(Saved entries)
Content starts
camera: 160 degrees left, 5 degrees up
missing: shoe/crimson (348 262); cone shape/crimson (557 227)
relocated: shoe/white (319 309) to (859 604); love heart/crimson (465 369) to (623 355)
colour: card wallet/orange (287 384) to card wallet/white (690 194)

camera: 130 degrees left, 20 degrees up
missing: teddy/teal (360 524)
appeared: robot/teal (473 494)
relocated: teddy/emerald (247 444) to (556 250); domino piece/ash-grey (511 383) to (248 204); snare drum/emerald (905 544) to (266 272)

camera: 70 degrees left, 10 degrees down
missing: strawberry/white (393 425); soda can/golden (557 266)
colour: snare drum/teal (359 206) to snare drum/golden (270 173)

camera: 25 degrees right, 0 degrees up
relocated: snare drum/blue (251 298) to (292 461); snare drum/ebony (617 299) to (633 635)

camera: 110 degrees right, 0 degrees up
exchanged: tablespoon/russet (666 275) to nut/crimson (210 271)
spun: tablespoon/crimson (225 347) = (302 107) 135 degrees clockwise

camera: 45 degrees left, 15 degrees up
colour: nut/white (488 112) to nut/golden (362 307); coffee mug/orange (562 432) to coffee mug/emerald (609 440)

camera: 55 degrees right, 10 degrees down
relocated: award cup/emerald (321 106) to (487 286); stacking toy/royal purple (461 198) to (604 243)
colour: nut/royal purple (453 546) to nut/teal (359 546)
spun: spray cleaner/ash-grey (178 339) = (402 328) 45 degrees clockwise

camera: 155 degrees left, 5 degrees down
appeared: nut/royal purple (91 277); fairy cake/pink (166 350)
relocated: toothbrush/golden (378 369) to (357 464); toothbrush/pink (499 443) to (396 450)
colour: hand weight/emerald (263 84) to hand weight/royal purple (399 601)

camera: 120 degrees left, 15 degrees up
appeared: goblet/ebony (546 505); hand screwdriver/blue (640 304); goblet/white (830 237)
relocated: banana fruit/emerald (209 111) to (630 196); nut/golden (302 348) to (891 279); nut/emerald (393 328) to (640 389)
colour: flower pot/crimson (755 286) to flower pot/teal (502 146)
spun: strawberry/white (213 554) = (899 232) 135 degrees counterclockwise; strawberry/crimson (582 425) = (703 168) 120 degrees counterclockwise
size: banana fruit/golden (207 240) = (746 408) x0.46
Content ends
# Problem description
Each record above should be given again exactly as it appears.

# Response for this exercise
camera: 160 degrees left, 5 degrees up
missing: shoe/crimson (348 262); cone shape/crimson (557 227)
relocated: shoe/white (319 309) to (859 604); love heart/crimson (465 369) to (623 355)
colour: card wallet/orange (287 384) to card wallet/white (690 194)

camera: 130 degrees left, 20 degrees up
missing: teddy/teal (360 524)
appeared: robot/teal (473 494)
relocated: teddy/emerald (247 444) to (556 250); domino piece/ash-grey (511 383) to (248 204); snare drum/emerald (905 544) to (266 272)

camera: 70 degrees left, 10 degrees down
missing: strawberry/white (393 425); soda can/golden (557 266)
colour: snare drum/teal (359 206) to snare drum/golden (270 173)

camera: 25 degrees right, 0 degrees up
relocated: snare drum/blue (251 298) to (292 461); snare drum/ebony (617 299) to (633 635)

camera: 110 degrees right, 0 degrees up
exchanged: tablespoon/russet (666 275) to nut/crimson (210 271)
spun: tablespoon/crimson (225 347) = (302 107) 135 degrees clockwise

camera: 45 degrees left, 15 degrees up
colour: nut/white (488 112) to nut/golden (362 307); coffee mug/orange (562 432) to coffee mug/emerald (609 440)

camera: 55 degrees right, 10 degrees down
relocated: award cup/emerald (321 106) to (487 286); stacking toy/royal purple (461 198) to (604 243)
colour: nut/royal purple (453 546) to nut/teal (359 546)
spun: spray cleaner/ash-grey (178 339) = (402 328) 45 degrees clockwise

camera: 155 degrees left, 5 degrees down
appeared: nut/royal purple (91 277); fairy cake/pink (166 350)
relocated: toothbrush/golden (378 369) to (357 464); toothbrush/pink (499 443) to (396 450)
colour: hand weight/emerald (263 84) to hand weight/royal purple (399 601)

camera: 120 degrees left, 15 degrees up
appeared: goblet/ebony (546 505); hand screwdriver/blue (640 304); goblet/white (830 237)
relocated: banana fruit/emerald (209 111) to (630 196); nut/golden (302 348) to (891 279); nut/emerald (393 328) to (640 389)
colour: flower pot/crimson (755 286) to flower pot/teal (502 146)
spun: strawberry/white (213 554) = (899 232) 135 degrees counterclockwise; strawberry/crimson (582 425) = (703 168) 120 degrees counterclockwise
size: banana fruit/golden (207 240) = (746 408) x0.46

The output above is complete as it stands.